Exercise task: Extract every line starting at the line that contains "mask_h, mask_svg, instance_id." and ending with the final line of the data, inclusive; give only those lines, word for word.

Data to process:

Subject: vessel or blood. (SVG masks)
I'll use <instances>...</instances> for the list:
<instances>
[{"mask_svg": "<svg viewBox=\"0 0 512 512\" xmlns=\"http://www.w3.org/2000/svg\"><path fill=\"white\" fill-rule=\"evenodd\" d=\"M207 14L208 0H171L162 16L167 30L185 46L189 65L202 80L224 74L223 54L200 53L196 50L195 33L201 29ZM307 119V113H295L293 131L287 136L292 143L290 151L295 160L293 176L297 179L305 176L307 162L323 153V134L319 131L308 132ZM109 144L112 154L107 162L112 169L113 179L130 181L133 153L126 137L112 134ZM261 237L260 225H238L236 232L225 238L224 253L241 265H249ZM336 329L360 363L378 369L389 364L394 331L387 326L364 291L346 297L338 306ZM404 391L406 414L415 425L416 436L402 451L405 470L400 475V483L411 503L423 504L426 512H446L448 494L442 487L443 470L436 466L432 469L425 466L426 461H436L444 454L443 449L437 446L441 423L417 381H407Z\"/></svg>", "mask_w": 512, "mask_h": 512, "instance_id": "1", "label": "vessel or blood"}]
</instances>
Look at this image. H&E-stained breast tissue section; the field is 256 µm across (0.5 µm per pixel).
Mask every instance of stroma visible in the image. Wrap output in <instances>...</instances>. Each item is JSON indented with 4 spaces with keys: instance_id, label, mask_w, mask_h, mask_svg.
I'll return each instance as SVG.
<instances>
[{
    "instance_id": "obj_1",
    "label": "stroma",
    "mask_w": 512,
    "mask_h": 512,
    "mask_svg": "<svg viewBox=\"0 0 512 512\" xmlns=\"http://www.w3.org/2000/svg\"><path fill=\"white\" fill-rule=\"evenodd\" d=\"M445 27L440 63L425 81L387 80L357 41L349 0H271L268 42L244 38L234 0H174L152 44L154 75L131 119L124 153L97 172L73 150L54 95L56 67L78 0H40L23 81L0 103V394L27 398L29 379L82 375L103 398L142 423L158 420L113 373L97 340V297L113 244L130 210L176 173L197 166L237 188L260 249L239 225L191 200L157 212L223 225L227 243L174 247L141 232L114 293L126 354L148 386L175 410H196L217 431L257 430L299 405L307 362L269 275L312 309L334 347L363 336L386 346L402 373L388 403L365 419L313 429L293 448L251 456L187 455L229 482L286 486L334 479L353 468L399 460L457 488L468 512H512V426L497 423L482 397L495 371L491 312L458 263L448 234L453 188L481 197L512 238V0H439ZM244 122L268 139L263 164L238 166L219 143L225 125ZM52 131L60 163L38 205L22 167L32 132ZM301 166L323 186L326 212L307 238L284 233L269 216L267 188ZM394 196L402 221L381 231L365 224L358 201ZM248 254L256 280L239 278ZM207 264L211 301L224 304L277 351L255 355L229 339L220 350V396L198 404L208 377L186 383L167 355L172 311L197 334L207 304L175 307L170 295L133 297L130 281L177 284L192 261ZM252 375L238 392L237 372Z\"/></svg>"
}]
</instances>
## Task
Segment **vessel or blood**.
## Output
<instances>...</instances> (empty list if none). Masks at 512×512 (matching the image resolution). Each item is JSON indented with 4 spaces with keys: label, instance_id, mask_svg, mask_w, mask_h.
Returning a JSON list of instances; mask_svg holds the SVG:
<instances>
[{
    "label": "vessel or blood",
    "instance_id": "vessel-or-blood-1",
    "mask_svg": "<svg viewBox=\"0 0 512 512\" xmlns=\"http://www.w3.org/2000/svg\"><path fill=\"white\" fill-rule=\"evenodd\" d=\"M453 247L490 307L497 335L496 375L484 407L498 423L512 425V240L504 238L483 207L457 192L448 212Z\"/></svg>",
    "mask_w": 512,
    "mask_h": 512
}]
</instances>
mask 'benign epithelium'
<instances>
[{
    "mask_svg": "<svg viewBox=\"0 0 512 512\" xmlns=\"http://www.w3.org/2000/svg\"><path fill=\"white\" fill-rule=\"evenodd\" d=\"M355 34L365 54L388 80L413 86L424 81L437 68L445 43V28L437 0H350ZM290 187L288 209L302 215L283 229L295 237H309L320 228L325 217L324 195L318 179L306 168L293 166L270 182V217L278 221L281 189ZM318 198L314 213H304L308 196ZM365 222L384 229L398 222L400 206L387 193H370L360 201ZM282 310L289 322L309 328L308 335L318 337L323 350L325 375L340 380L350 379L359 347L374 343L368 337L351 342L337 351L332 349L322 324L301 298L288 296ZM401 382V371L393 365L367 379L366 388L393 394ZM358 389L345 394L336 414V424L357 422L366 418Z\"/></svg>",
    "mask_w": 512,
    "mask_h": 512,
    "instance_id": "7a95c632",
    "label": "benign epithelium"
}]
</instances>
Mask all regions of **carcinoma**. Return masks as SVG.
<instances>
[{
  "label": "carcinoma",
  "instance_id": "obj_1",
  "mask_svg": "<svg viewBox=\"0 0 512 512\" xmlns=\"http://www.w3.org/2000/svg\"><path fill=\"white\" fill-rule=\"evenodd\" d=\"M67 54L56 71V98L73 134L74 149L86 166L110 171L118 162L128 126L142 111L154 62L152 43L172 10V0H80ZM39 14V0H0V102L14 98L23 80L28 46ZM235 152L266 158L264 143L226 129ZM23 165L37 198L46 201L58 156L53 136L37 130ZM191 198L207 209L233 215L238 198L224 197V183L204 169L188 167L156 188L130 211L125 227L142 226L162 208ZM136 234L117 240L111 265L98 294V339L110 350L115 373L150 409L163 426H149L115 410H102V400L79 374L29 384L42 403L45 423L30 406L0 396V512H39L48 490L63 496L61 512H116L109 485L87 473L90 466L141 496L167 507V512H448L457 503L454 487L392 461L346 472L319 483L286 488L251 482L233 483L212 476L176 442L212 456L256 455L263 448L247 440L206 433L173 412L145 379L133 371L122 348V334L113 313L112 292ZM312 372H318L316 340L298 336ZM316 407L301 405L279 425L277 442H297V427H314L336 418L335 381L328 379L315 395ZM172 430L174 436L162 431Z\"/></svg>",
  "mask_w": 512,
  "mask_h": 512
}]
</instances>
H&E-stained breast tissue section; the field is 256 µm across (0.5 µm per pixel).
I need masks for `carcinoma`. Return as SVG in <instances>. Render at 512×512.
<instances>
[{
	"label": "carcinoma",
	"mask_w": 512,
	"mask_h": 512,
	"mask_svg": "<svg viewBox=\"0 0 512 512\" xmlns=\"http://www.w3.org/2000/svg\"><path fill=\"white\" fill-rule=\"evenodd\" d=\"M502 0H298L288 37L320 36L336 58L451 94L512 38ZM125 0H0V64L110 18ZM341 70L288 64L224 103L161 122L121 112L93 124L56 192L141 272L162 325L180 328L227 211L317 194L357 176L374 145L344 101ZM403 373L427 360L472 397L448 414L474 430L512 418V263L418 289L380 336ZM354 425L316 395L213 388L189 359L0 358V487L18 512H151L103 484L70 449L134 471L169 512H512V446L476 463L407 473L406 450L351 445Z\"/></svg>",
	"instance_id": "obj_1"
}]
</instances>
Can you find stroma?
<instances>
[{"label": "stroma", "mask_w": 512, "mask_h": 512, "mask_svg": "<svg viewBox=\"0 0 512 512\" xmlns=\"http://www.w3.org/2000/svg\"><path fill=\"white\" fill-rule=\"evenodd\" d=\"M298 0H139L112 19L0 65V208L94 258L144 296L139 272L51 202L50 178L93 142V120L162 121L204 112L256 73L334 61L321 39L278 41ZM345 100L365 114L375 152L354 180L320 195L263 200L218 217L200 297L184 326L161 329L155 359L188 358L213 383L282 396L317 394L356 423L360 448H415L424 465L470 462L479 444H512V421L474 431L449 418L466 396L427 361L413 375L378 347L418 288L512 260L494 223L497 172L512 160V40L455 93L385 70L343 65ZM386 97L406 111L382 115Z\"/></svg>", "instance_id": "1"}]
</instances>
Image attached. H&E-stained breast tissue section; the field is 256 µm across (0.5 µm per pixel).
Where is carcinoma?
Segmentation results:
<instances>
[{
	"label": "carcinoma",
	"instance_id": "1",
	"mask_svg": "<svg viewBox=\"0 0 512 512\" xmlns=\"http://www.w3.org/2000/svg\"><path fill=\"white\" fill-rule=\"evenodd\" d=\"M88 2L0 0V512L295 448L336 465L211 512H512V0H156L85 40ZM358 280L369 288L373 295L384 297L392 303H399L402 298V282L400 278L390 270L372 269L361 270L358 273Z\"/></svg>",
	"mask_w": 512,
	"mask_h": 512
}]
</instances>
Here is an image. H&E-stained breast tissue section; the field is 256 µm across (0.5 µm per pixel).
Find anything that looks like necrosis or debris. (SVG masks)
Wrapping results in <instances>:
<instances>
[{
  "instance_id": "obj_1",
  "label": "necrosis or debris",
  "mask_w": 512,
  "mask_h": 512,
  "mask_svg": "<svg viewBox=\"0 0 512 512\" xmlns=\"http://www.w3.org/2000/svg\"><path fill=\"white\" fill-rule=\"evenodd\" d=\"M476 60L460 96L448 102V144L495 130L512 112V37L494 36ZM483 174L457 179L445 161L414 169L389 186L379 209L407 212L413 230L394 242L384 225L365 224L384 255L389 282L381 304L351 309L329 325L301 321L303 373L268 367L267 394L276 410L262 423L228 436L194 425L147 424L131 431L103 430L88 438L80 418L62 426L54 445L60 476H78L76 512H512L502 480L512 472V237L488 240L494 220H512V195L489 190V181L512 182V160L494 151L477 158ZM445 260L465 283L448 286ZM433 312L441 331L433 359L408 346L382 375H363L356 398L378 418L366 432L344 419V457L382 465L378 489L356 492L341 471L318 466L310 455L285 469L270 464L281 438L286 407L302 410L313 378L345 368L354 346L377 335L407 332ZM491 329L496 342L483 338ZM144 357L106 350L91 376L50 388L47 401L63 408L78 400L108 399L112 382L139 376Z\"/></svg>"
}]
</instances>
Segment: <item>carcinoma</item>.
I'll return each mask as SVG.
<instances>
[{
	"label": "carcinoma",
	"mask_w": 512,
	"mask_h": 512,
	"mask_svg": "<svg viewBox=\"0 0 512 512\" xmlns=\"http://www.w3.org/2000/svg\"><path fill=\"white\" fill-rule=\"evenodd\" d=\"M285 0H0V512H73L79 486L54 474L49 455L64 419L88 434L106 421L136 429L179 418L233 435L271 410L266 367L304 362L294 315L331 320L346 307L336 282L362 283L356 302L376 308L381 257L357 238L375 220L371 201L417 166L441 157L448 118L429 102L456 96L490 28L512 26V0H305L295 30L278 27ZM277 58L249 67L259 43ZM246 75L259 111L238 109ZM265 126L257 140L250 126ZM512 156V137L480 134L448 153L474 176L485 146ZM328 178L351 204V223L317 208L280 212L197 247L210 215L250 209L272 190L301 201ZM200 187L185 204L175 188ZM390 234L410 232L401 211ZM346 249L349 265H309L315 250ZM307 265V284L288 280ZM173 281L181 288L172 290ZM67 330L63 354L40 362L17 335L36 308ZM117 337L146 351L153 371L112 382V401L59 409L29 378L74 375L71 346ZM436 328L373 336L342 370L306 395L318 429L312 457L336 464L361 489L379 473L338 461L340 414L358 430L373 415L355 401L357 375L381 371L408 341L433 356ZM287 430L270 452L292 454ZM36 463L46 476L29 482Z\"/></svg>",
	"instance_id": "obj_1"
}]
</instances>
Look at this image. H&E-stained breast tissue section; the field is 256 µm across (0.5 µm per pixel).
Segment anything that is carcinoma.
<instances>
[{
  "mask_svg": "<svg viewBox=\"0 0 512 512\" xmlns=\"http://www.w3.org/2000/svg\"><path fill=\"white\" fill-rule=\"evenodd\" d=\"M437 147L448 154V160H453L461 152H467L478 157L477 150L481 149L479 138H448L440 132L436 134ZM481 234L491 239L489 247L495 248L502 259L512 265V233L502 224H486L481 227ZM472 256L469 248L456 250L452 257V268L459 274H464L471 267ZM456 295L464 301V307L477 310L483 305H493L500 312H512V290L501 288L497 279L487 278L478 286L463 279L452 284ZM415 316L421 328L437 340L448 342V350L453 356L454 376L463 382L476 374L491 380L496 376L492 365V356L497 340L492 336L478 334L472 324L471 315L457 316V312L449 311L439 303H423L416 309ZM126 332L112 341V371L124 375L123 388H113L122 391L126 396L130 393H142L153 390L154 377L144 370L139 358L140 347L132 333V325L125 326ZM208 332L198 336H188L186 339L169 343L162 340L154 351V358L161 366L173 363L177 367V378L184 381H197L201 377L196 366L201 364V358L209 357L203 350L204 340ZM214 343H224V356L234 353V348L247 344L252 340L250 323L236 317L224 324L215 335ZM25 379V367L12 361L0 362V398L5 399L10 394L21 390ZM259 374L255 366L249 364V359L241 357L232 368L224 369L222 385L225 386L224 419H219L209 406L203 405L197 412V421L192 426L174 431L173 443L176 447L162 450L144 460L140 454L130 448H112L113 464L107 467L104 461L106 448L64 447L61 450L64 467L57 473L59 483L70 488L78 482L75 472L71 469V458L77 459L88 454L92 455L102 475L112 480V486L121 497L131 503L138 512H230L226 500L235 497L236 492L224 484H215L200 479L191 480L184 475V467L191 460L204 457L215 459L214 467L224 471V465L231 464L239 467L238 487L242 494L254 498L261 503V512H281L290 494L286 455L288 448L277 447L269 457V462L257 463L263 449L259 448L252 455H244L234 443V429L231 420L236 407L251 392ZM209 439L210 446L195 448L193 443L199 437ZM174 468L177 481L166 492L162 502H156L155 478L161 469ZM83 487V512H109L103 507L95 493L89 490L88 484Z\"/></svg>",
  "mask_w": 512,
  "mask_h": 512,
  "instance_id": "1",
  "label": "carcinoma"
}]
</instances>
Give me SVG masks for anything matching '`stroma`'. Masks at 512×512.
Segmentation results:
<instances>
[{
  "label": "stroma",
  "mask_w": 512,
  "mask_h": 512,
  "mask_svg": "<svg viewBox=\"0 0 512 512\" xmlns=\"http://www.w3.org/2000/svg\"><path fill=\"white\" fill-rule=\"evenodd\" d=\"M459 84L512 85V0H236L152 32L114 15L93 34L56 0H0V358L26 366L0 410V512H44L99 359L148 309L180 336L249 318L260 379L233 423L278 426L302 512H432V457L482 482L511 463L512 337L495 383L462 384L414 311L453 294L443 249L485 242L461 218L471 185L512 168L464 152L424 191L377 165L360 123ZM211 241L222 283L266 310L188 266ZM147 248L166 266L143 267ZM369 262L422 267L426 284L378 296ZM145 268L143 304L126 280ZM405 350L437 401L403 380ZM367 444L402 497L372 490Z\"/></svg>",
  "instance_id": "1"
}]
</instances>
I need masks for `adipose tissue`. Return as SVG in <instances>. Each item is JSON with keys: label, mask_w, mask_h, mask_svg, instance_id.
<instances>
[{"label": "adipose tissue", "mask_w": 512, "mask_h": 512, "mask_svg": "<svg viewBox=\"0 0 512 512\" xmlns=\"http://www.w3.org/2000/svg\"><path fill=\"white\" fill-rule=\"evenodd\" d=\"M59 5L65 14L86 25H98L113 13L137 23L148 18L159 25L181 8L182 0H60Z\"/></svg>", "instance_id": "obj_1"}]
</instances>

Exercise answer:
I need masks for `adipose tissue`. Return as SVG in <instances>. Each item is JSON with keys: label, mask_w, mask_h, mask_svg, instance_id.
<instances>
[{"label": "adipose tissue", "mask_w": 512, "mask_h": 512, "mask_svg": "<svg viewBox=\"0 0 512 512\" xmlns=\"http://www.w3.org/2000/svg\"><path fill=\"white\" fill-rule=\"evenodd\" d=\"M59 5L65 14L86 25H98L113 13L137 23L148 18L159 25L181 8L182 0H60Z\"/></svg>", "instance_id": "obj_1"}]
</instances>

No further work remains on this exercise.